:: SUPPLIED ENTRIES

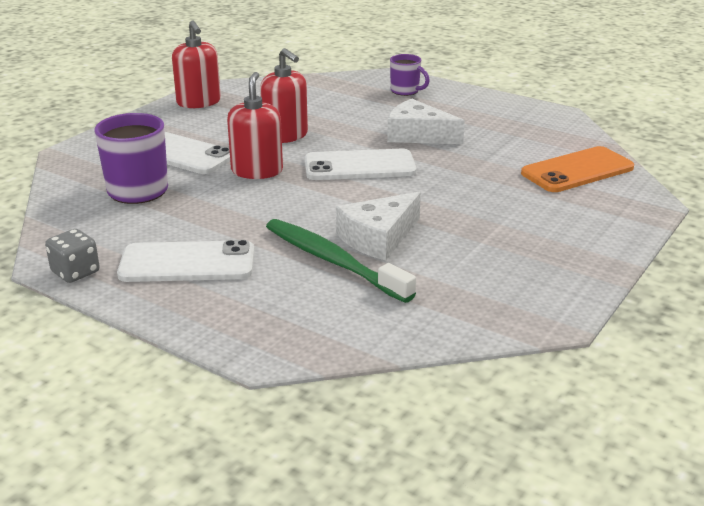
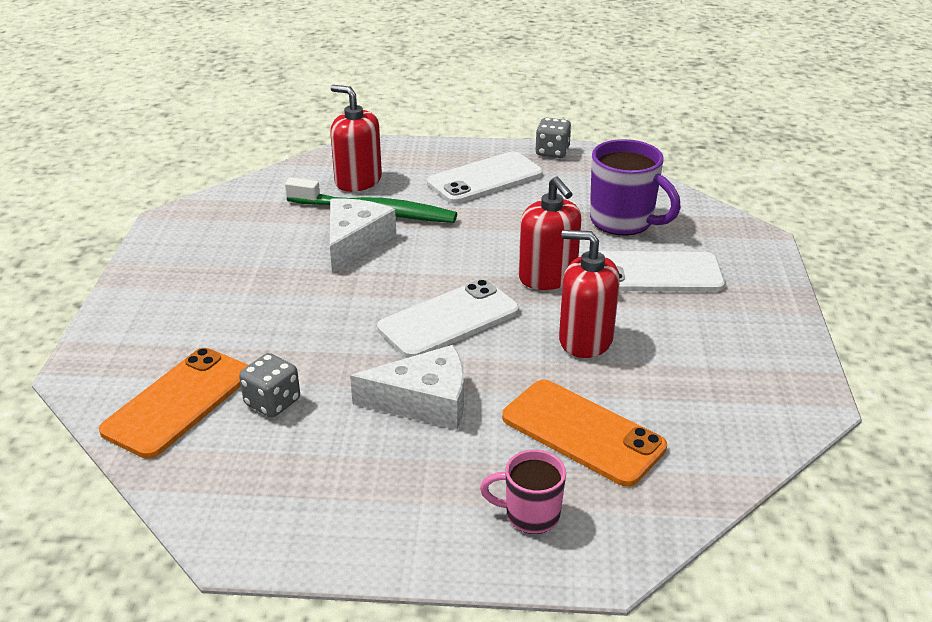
camera: 150 degrees right, 5 degrees up
(199, 102) = (775, 363): red soap dispenser -> red soap dispenser (358, 181)
(344, 106) = (582, 432): none -> orange phone
(405, 91) = (530, 515): purple mug -> pink mug
(513, 156) = (272, 402): none -> grey dice

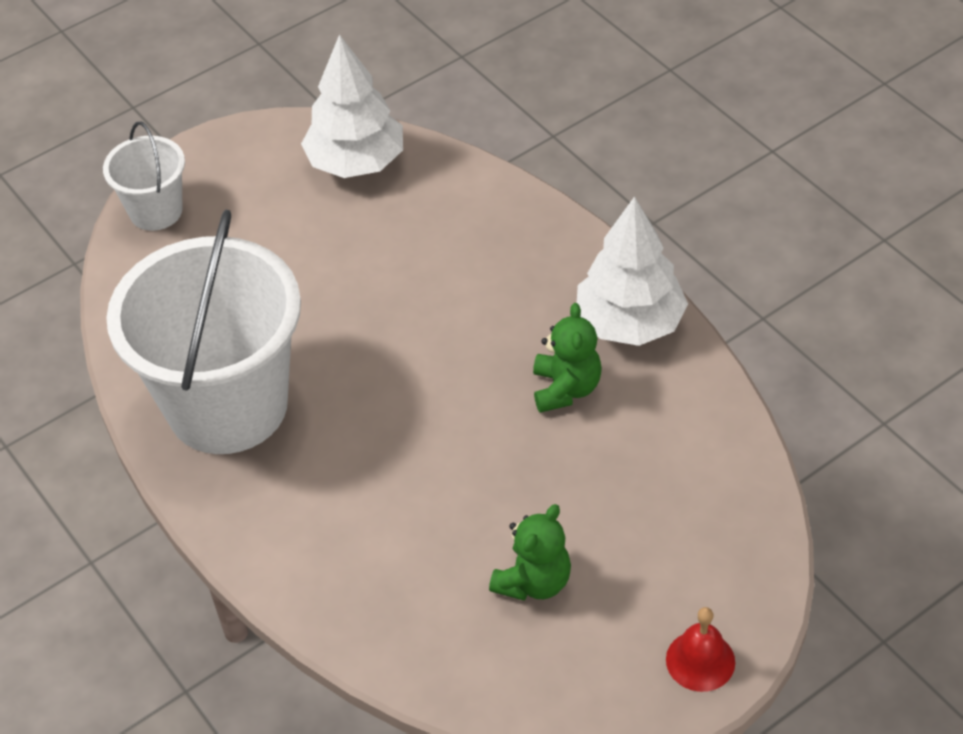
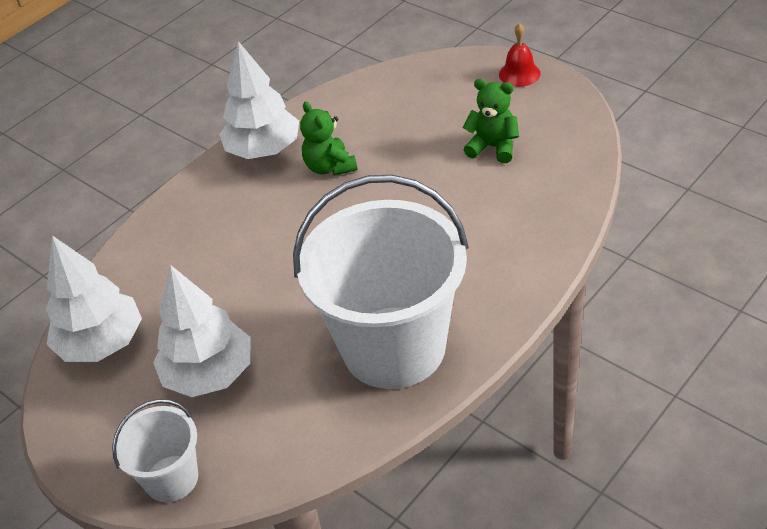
camera: 100 degrees left, 5 degrees down
(270, 246) = (209, 374): none -> white tree
(566, 389) = (330, 167): green teddy bear -> green teddy bear turned 105 degrees counterclockwise

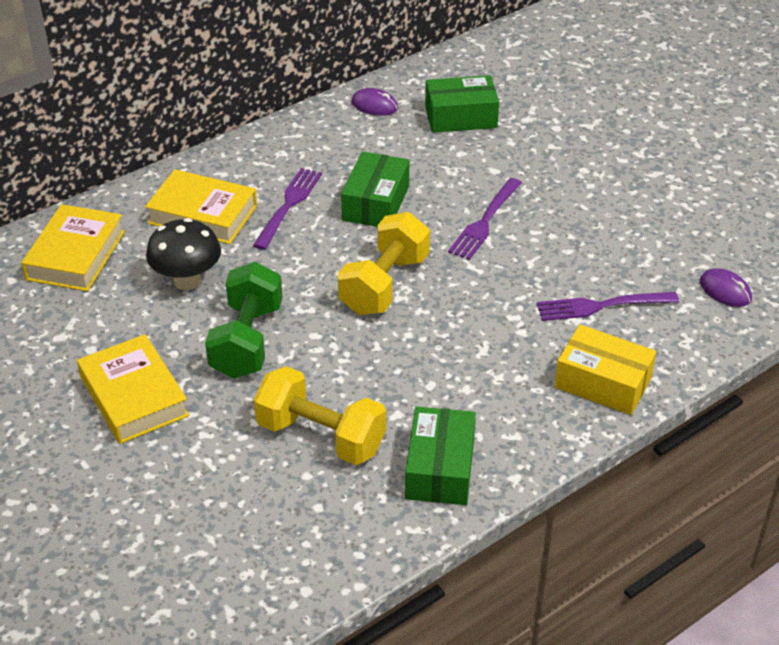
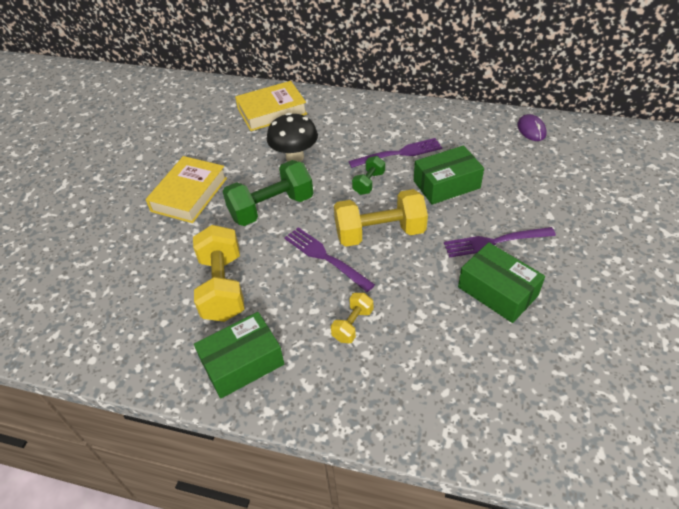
camera: 55 degrees right, 5 degrees up
(203, 214) = (352, 129): yellow book -> none
(304, 251) = (369, 183): none -> green dumbbell
(461, 117) = (577, 169): green box -> green box (497, 291)
(477, 368) = (352, 325): none -> yellow dumbbell
(601, 306) = (488, 357): purple fork -> purple fork (325, 257)
(602, 382) = (410, 407): yellow box -> none
(725, 290) = (602, 431): purple mouse -> none

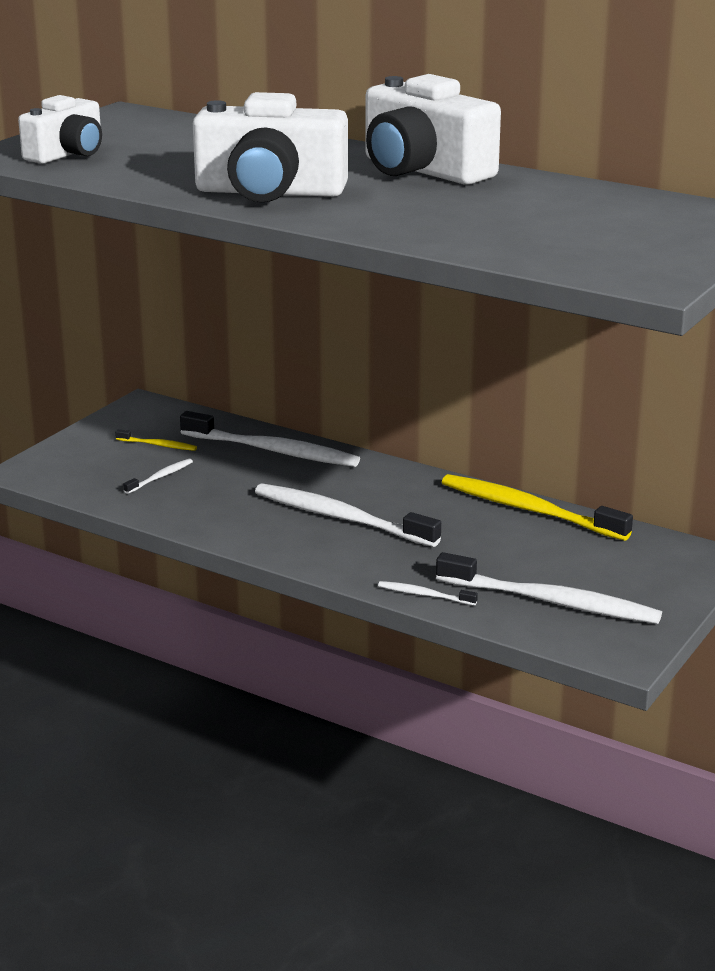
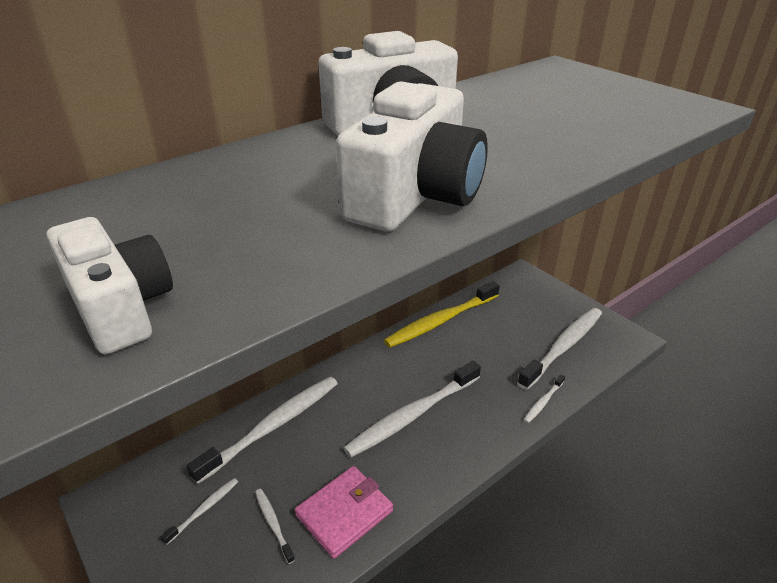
camera: 70 degrees left, 10 degrees up
(157, 445) = (204, 510): yellow toothbrush -> white toothbrush
(190, 506) = (344, 513): none -> pink wallet

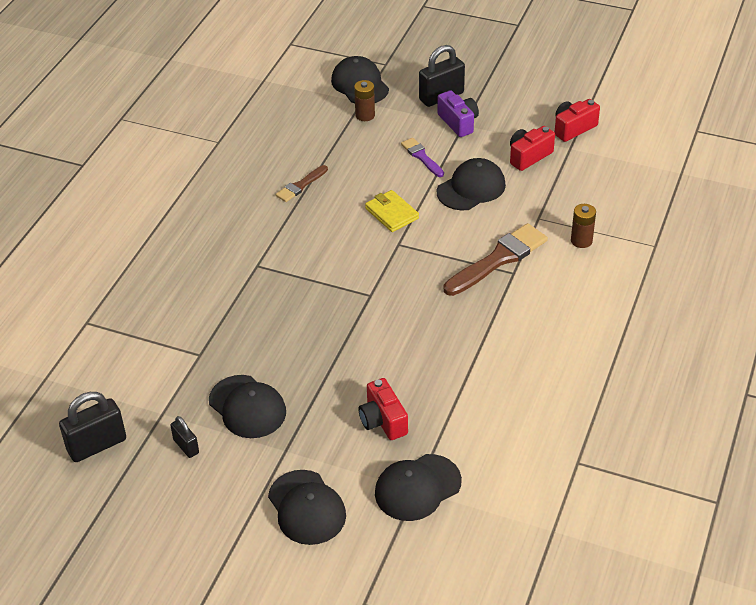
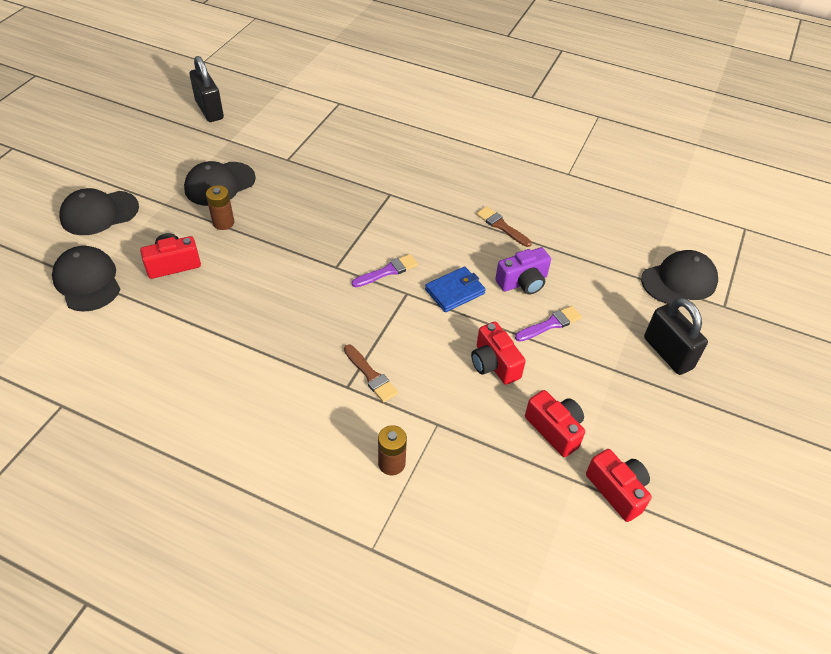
camera: 90 degrees right, 5 degrees up
(186, 446) = (190, 151): black padlock -> none
(365, 115) = (622, 281): brown battery -> brown battery (223, 223)
(371, 258) = (387, 271): none -> purple brush
(391, 213) = (454, 291): yellow wallet -> blue wallet
(458, 122) = (617, 365): purple camera -> purple camera (523, 282)
(471, 188) = (494, 364): black cap -> red camera
(498, 259) = (371, 375): brown brush -> brown brush, size x0.55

::::

▶ [WHAT IS NEEDED]: Whatever pictures the records hold, omit them; give again exactly the lines from the one containing "camera: 100 degrees left, 5 degrees down" through the one containing "(304, 251) = (369, 183): none".

▶ [RESPONSE]:
camera: 100 degrees left, 5 degrees down
(270, 246) = (209, 374): none -> white tree
(566, 389) = (330, 167): green teddy bear -> green teddy bear turned 105 degrees counterclockwise

camera: 55 degrees right, 5 degrees up
(203, 214) = (352, 129): yellow book -> none
(304, 251) = (369, 183): none -> green dumbbell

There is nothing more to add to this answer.